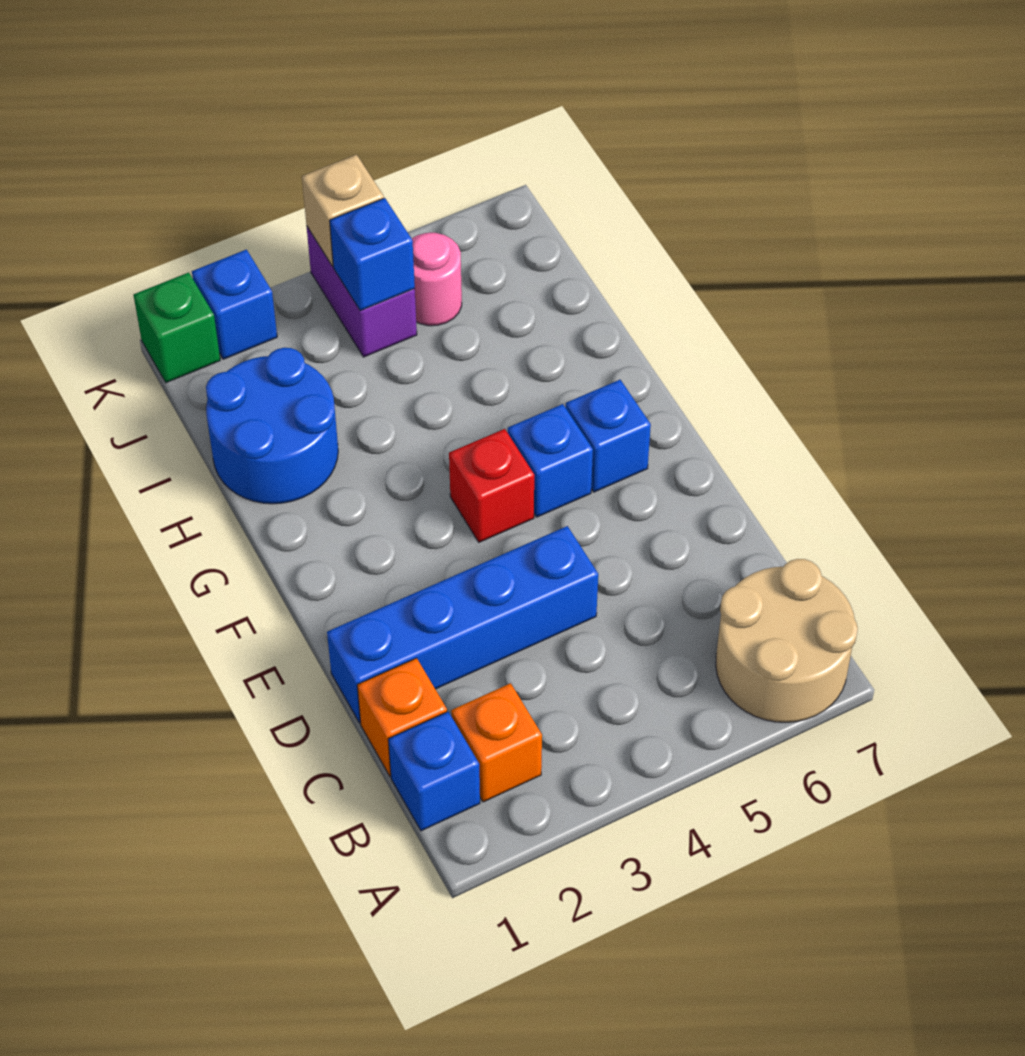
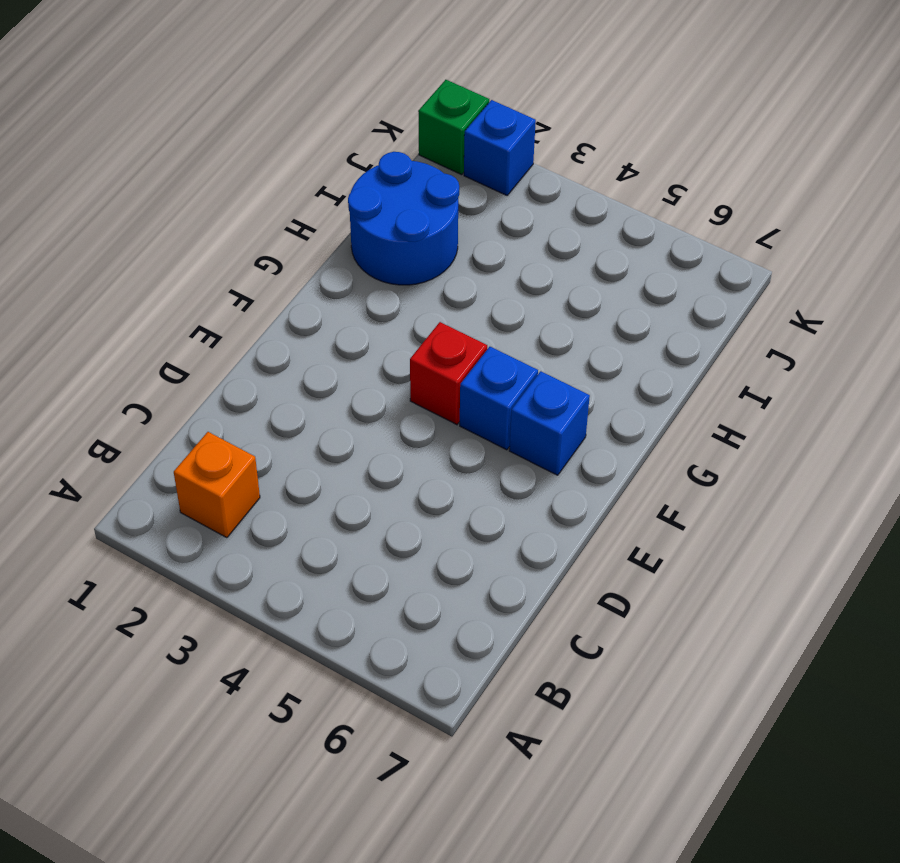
none -> tan round brick A6:B7 level 1
none -> blue brick B1 level 1
none -> orange brick C1 level 1

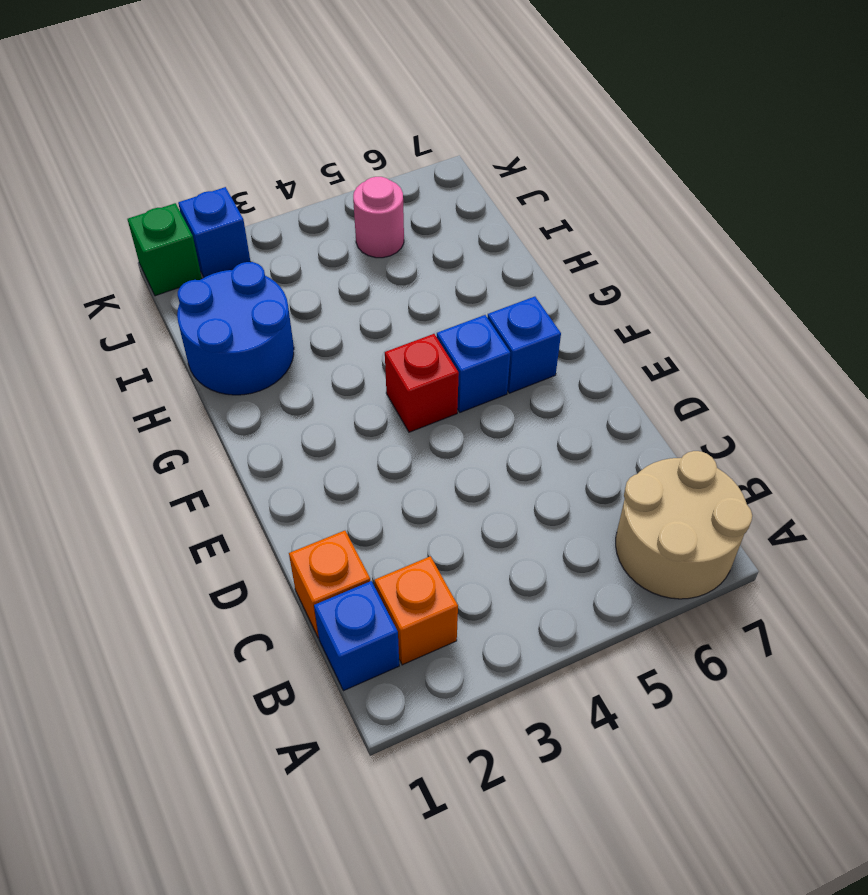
none -> blue brick D1:D4 level 1
none -> purple brick J4:K4 level 1
none -> blue brick J4 level 2

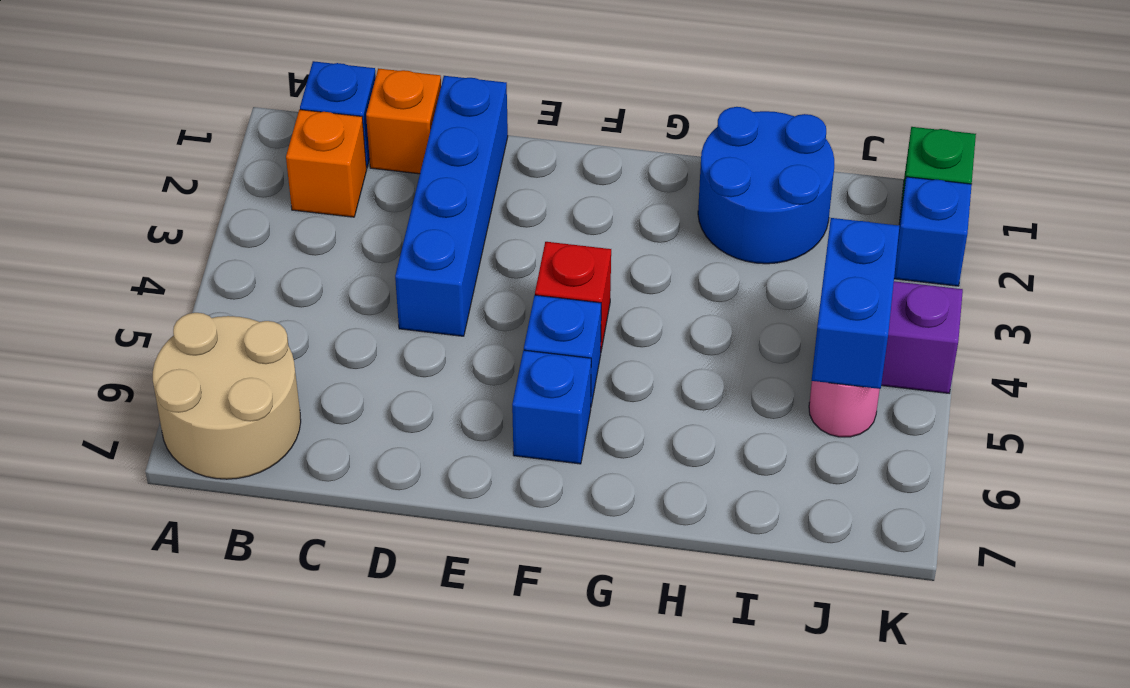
blue brick J4:J5 level 2 -> blue brick J4 level 2
none -> tan brick K4 level 2

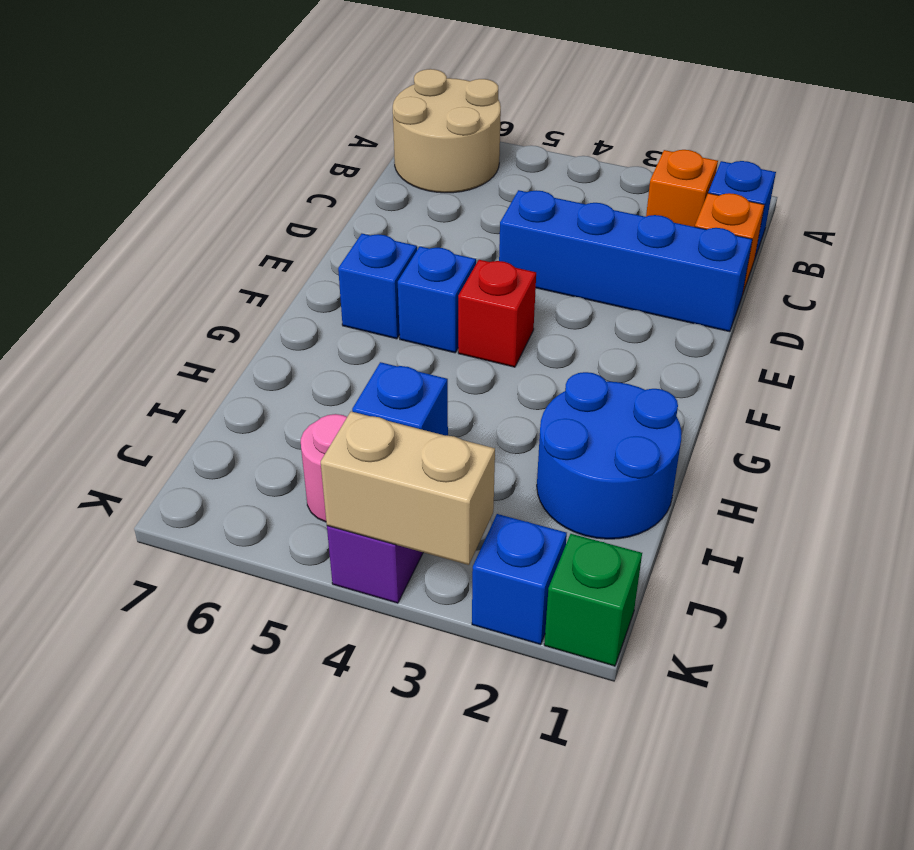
tan brick K3:K4 level 2 -> tan brick K4 level 2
· · · · ·
> _TASK REQUIREMENTS_: Using the material above, restate word for word the lines from the line that has "none -> blue brick J4 level 2" to the last line, inclusive, with pictures omitted.

> _RESULT FOR THIS TASK_:
none -> blue brick J4 level 2

blue brick J4:J5 level 2 -> blue brick J4 level 2
none -> tan brick K4 level 2

tan brick K3:K4 level 2 -> tan brick K4 level 2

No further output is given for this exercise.